Exercise input Block Start

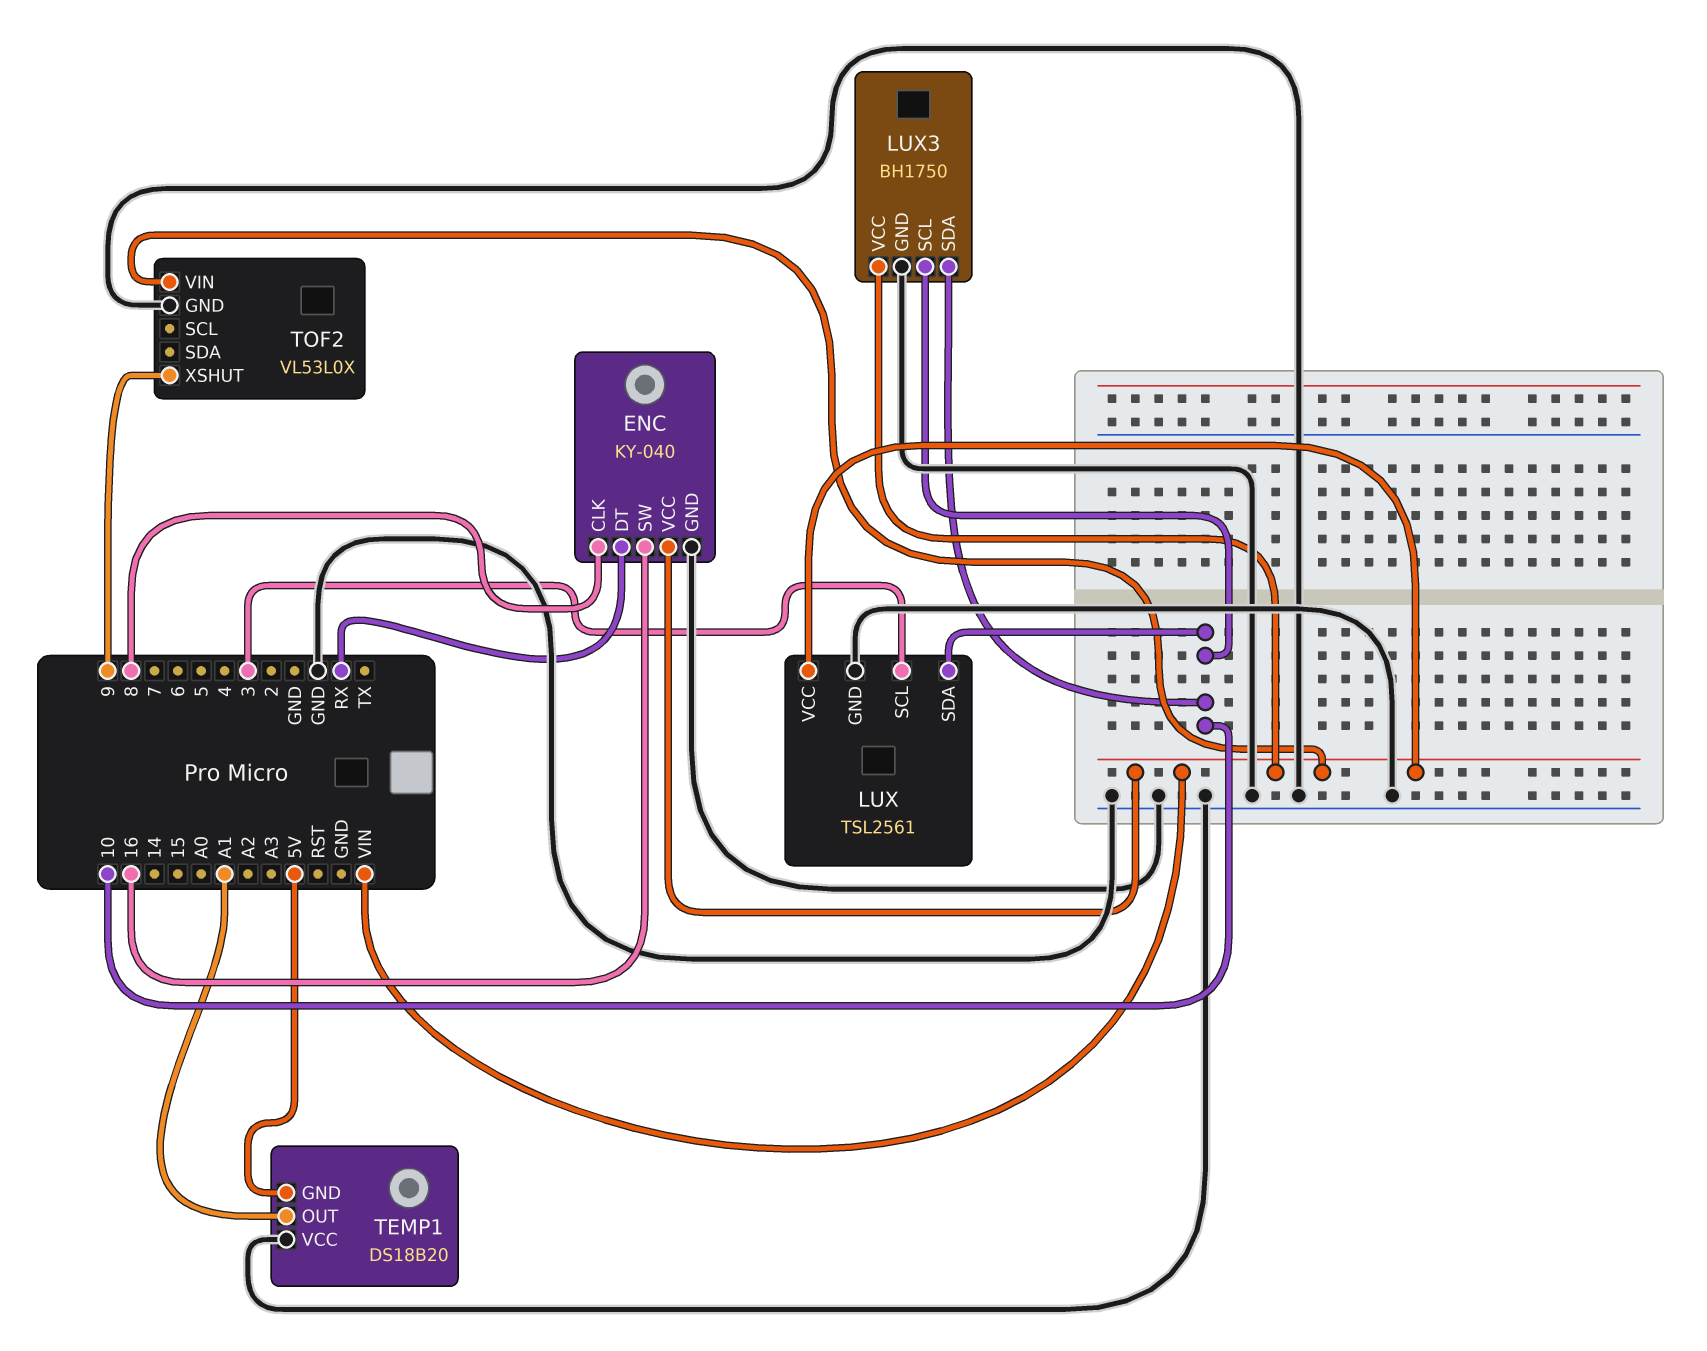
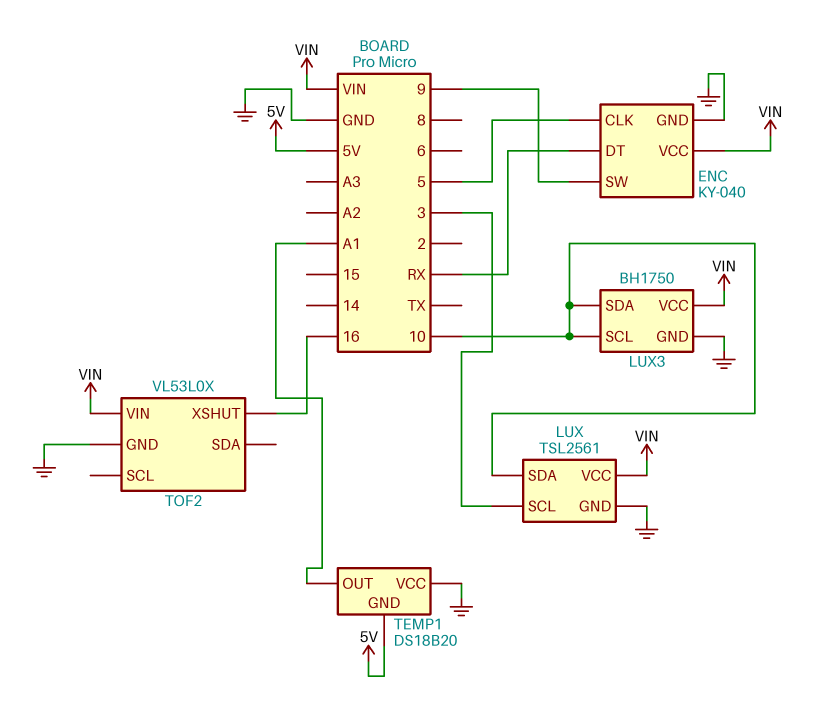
ENC pin CLK: 8 -> 5
ENC pin SW: 16 -> 9
TOF2 pin XSHUT: 9 -> 16

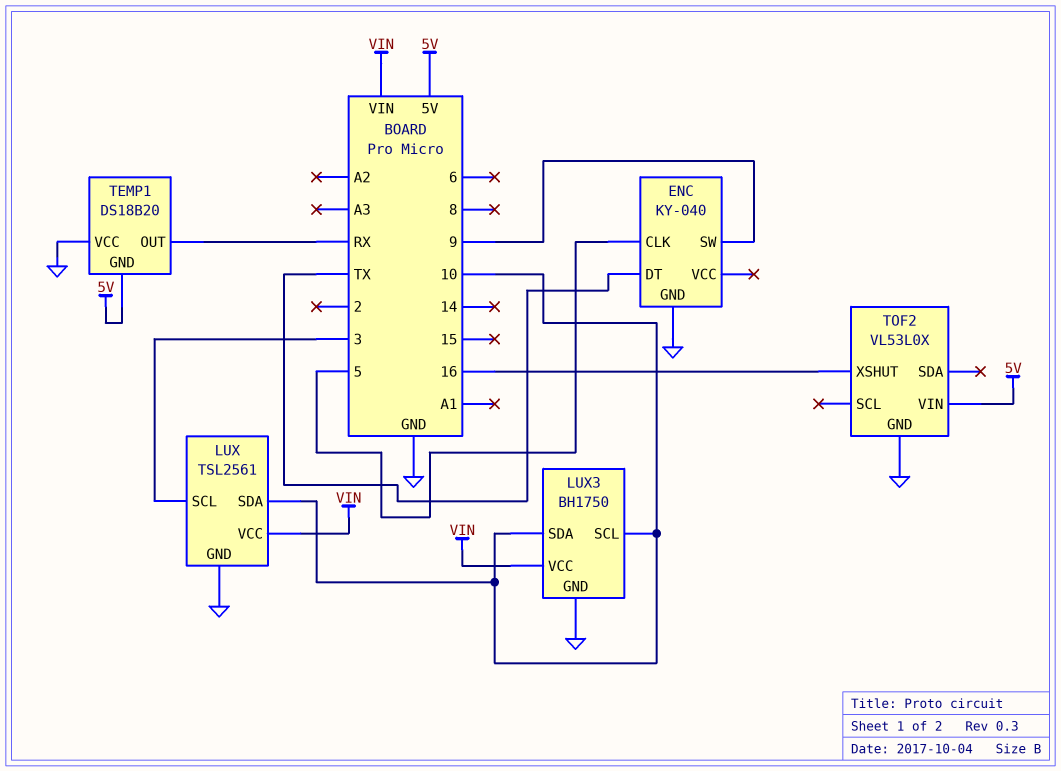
ENC pin DT: RX -> TX
ENC pin VCC: VIN -> none
TEMP1 pin OUT: A1 -> RX
TOF2 pin VIN: VIN -> 5V

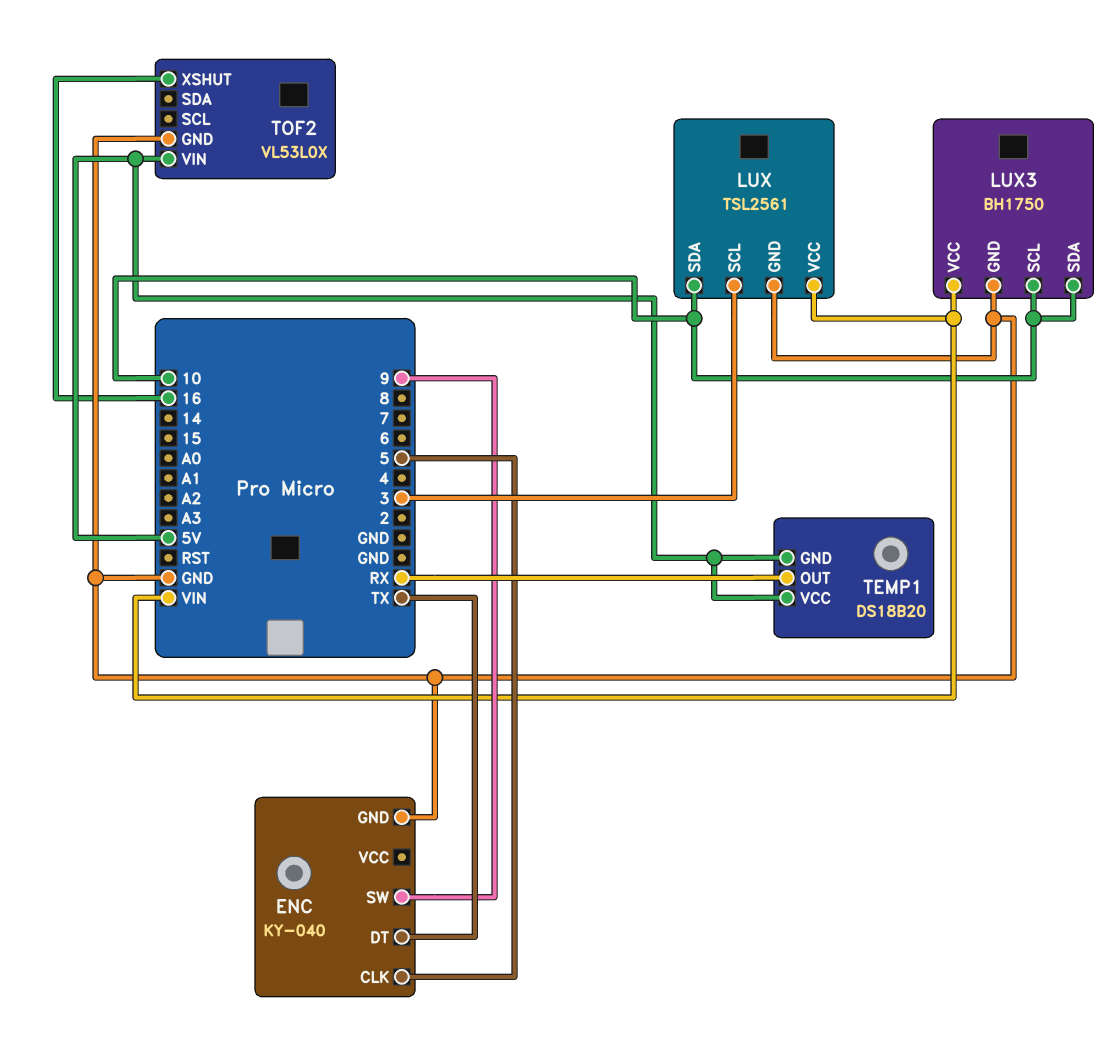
TEMP1 pin VCC: GND -> 5V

Exercise input Block End

Work item: Working from the records above, reproduce exactly the lines from the one with "TEMP1 pin OUT: A1 -> RX" through the last line, without the pictures.

Solution:
TEMP1 pin OUT: A1 -> RX
TOF2 pin VIN: VIN -> 5V

TEMP1 pin VCC: GND -> 5V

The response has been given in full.